[Items listed in a dataset]
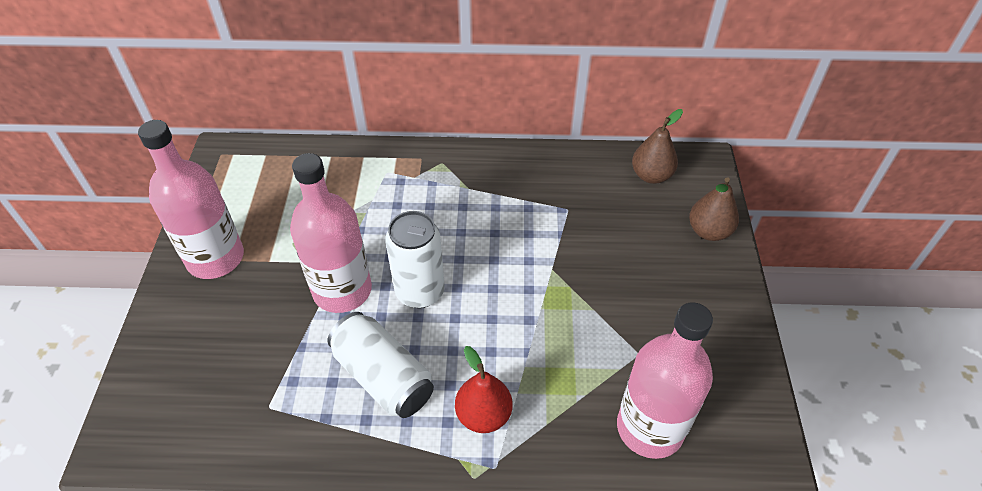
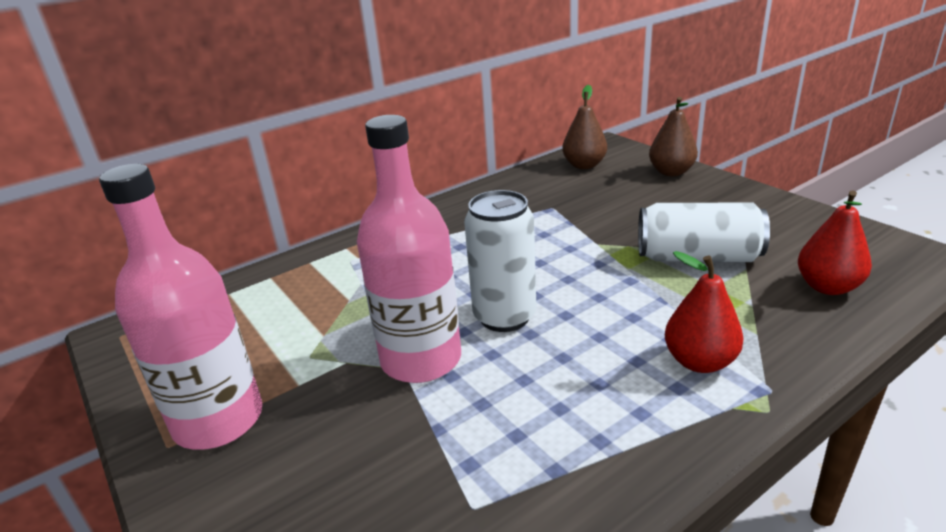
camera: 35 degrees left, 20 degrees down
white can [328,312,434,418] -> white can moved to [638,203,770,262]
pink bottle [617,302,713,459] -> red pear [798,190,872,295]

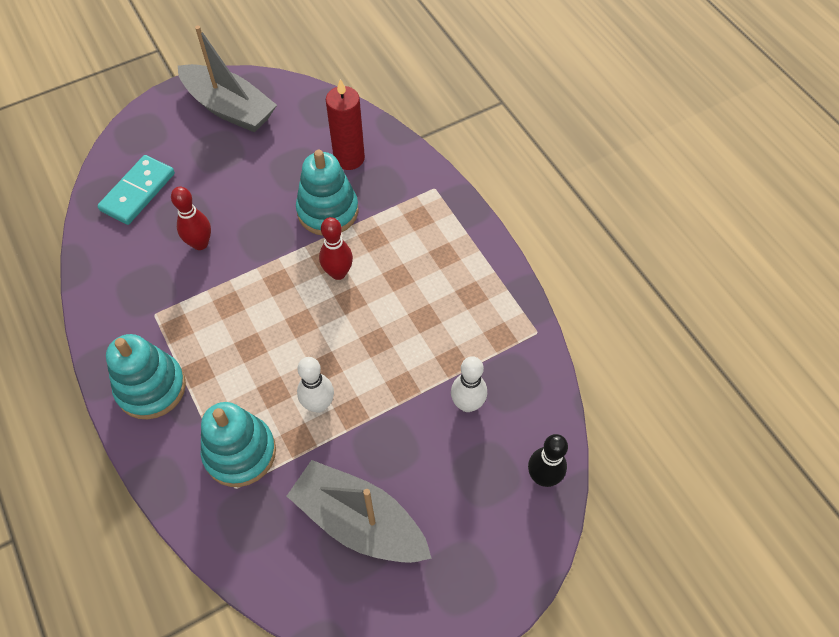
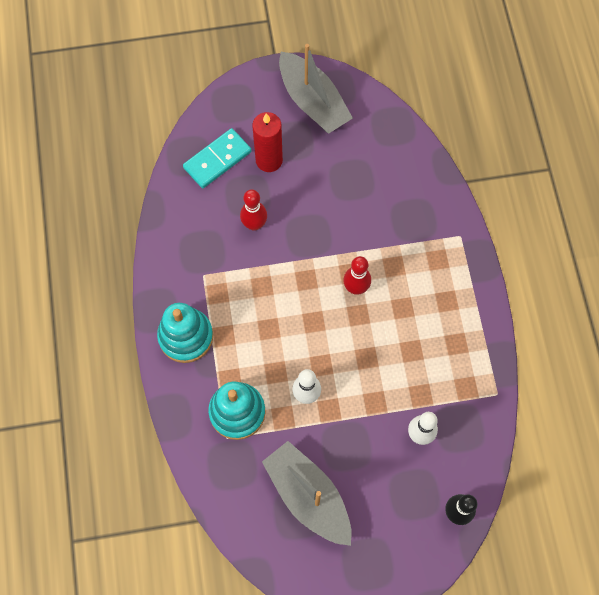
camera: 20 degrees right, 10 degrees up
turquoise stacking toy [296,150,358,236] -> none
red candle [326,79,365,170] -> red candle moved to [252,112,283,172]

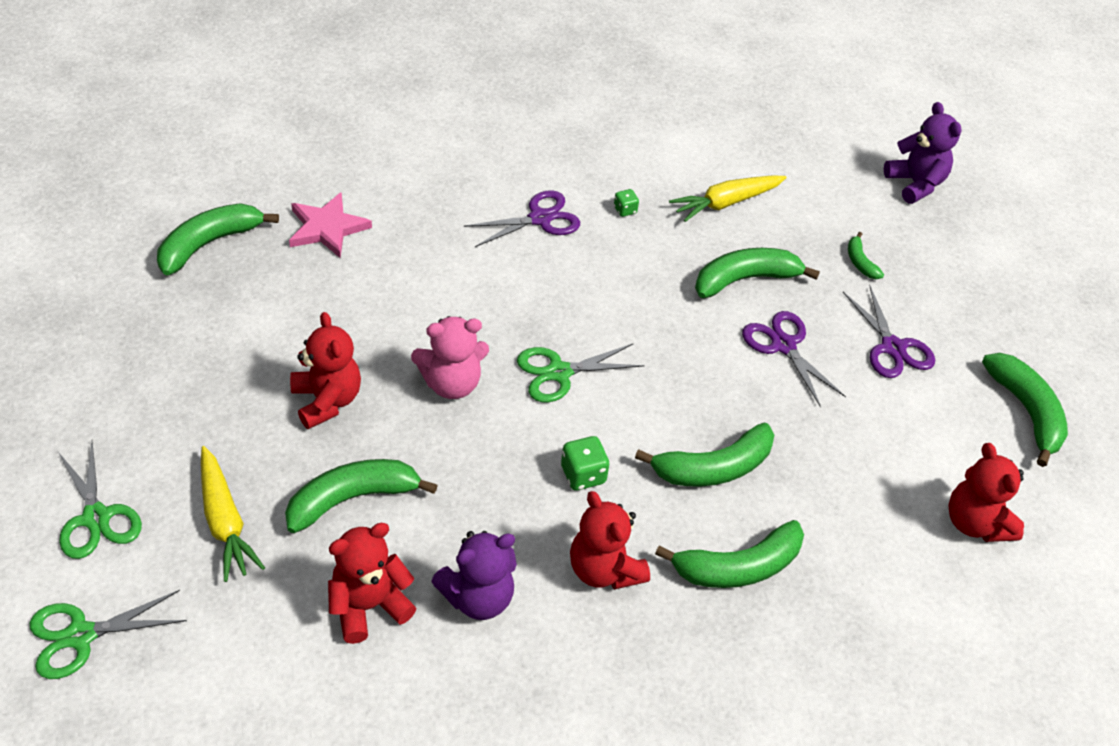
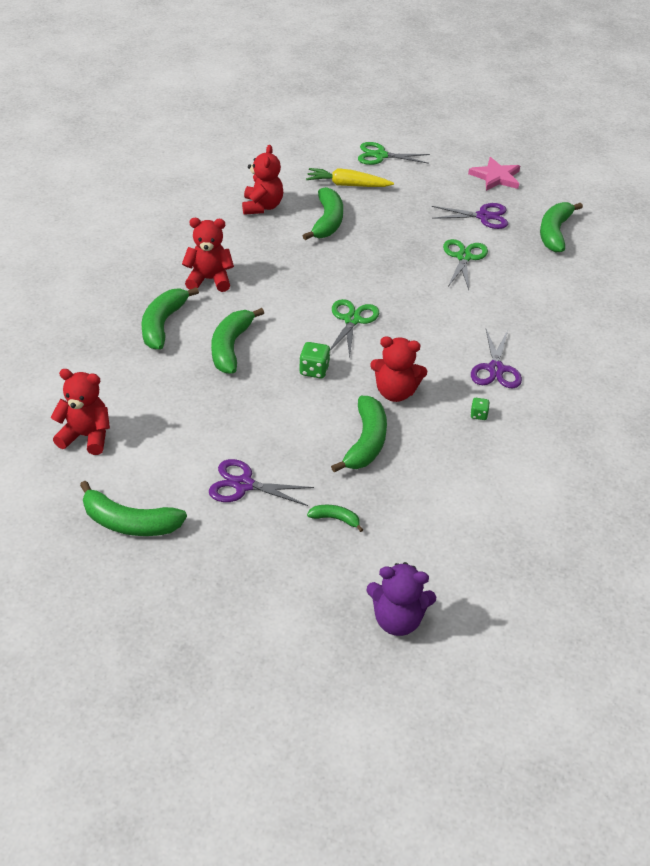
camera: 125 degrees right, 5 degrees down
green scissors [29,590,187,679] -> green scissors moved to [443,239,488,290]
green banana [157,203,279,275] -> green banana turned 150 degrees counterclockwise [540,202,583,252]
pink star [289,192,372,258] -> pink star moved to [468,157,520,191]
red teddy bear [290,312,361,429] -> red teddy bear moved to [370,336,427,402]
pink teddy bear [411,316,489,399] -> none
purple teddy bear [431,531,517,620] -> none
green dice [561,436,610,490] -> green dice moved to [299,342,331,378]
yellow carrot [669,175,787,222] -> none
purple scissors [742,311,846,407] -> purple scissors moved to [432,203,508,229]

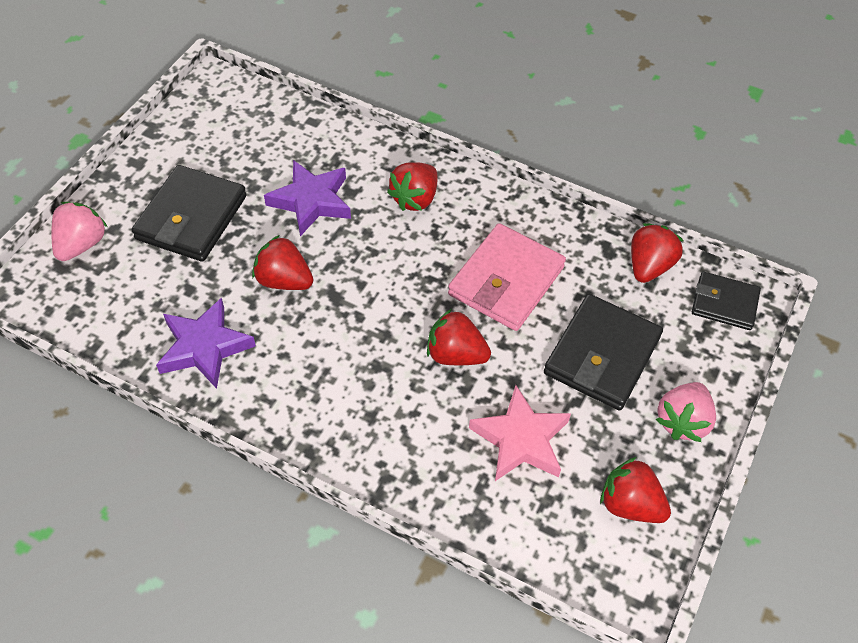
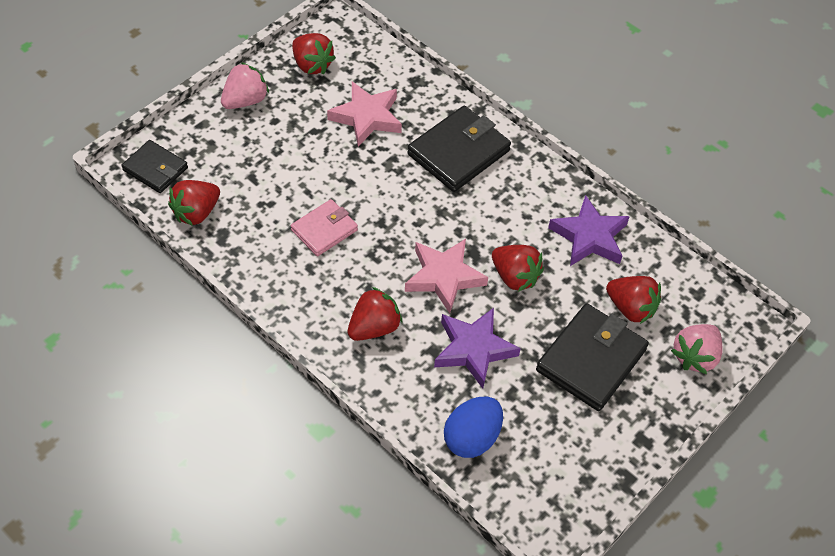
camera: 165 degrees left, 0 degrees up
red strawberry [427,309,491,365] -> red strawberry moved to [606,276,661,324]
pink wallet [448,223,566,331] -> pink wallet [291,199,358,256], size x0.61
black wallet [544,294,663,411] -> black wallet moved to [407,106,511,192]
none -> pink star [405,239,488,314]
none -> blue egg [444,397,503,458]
==
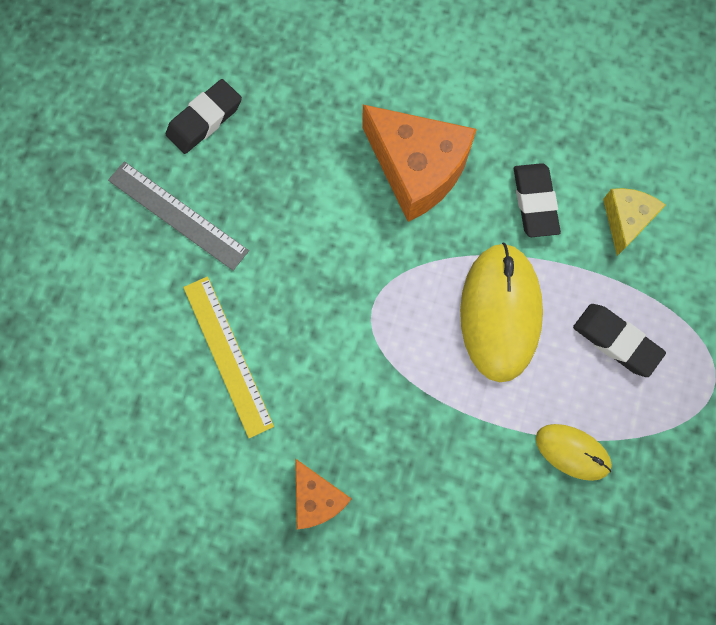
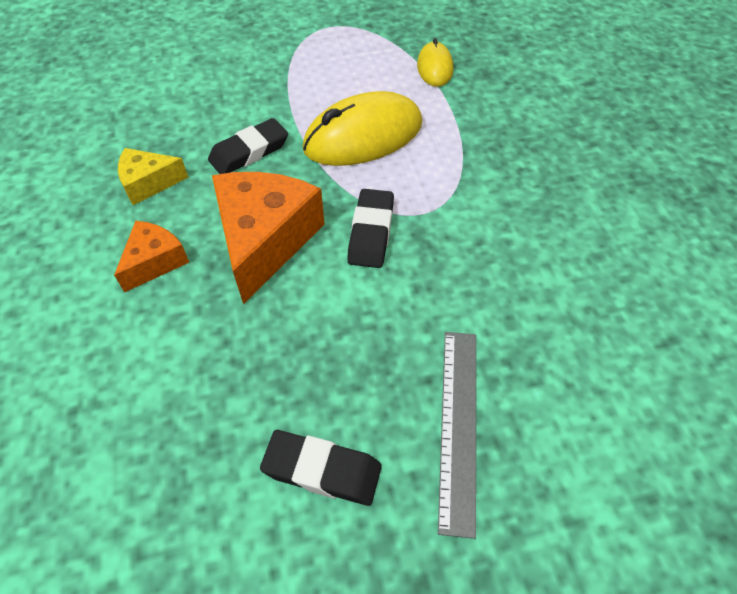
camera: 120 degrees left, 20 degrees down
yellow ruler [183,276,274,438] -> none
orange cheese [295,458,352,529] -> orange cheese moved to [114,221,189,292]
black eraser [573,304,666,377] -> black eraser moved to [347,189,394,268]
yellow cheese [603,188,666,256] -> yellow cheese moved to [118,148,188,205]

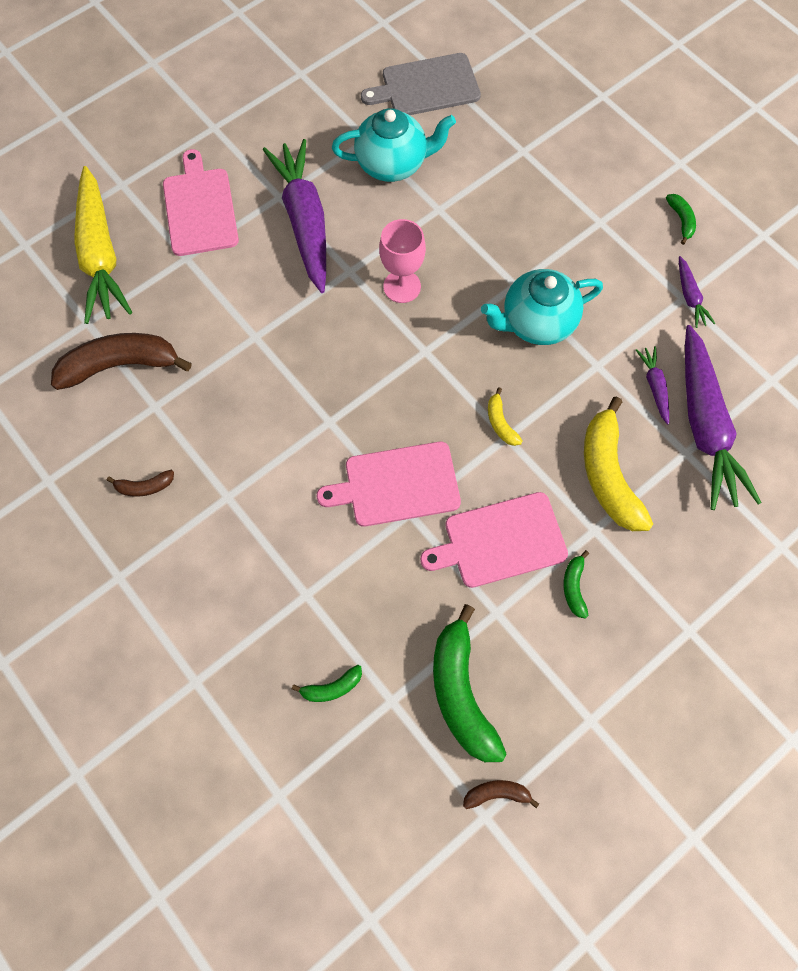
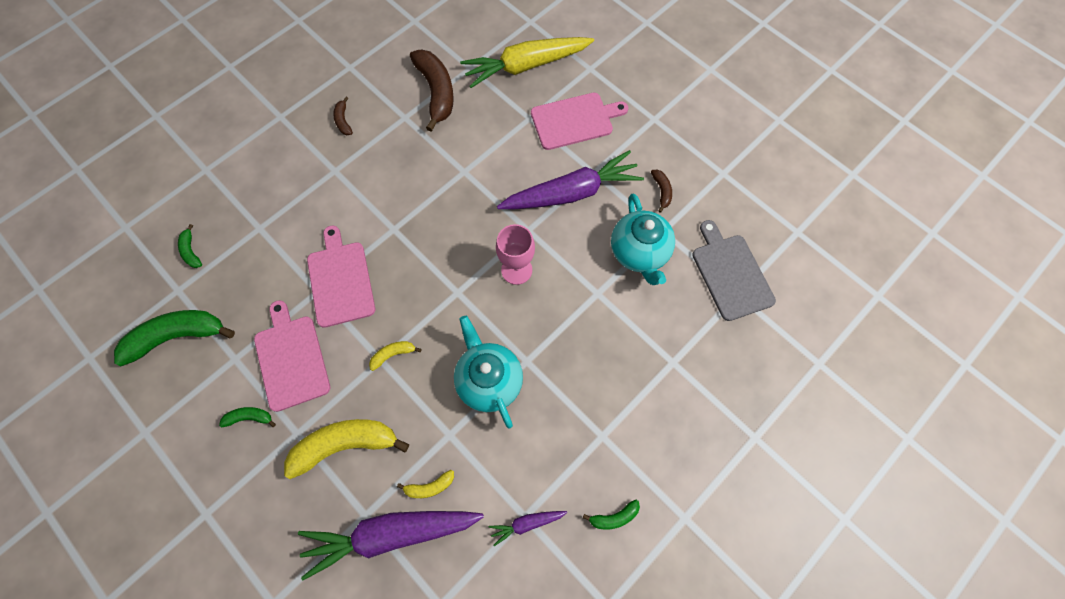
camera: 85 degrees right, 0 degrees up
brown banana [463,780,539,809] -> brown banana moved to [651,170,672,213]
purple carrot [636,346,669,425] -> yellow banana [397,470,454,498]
...
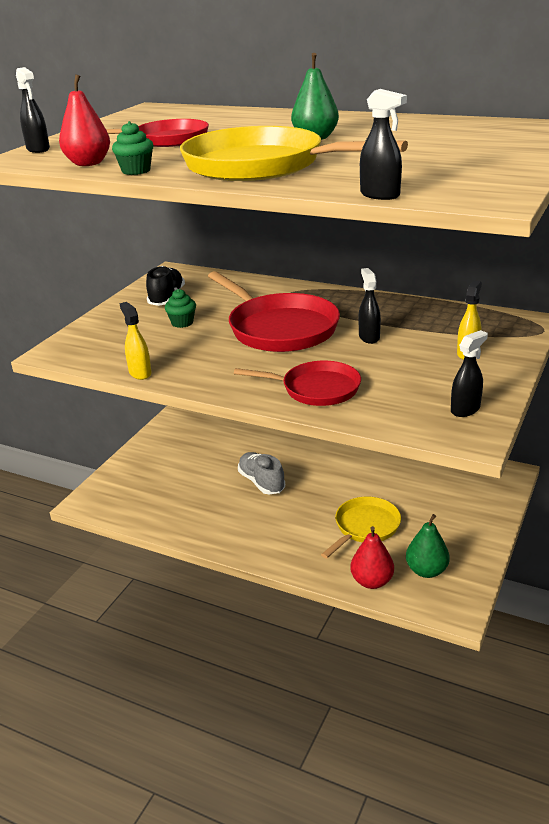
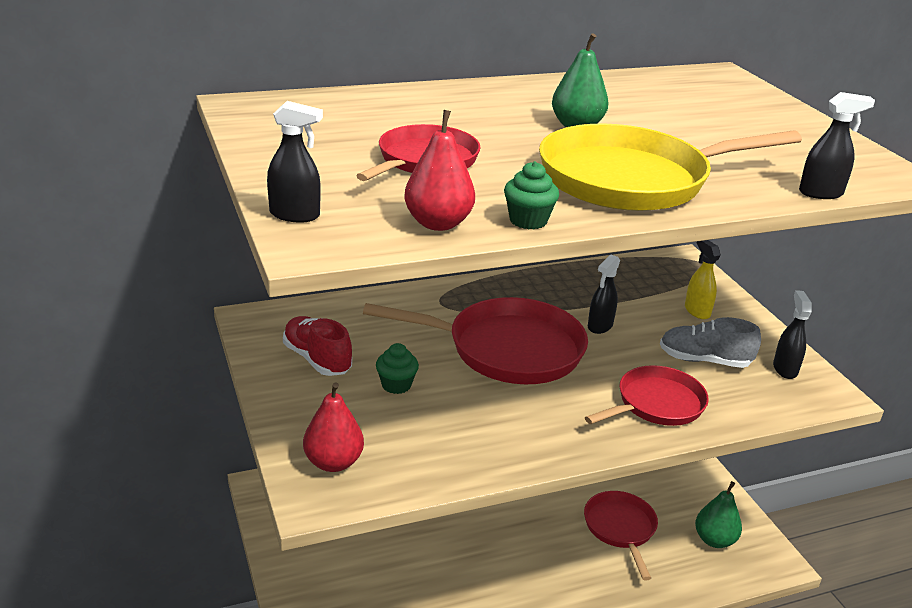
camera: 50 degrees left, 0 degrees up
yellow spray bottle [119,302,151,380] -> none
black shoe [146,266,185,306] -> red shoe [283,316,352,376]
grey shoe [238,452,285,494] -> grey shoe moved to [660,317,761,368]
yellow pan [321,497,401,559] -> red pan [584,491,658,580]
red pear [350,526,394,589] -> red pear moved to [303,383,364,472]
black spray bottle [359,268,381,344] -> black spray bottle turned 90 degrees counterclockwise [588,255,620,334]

## What you are asked to do
In the data above, start at the line holding "camera: 35 degrees left, 20 degrees down" and stop after the line holding "turquoise stacking toy"; write out those lines exactly, without pictures.

## Task response
camera: 35 degrees left, 20 degrees down
white can [328,312,434,418] -> white can moved to [638,203,770,262]
pink bottle [617,302,713,459] -> red pear [798,190,872,295]

camera: 20 degrees right, 10 degrees up
turquoise stacking toy [296,150,358,236] -> none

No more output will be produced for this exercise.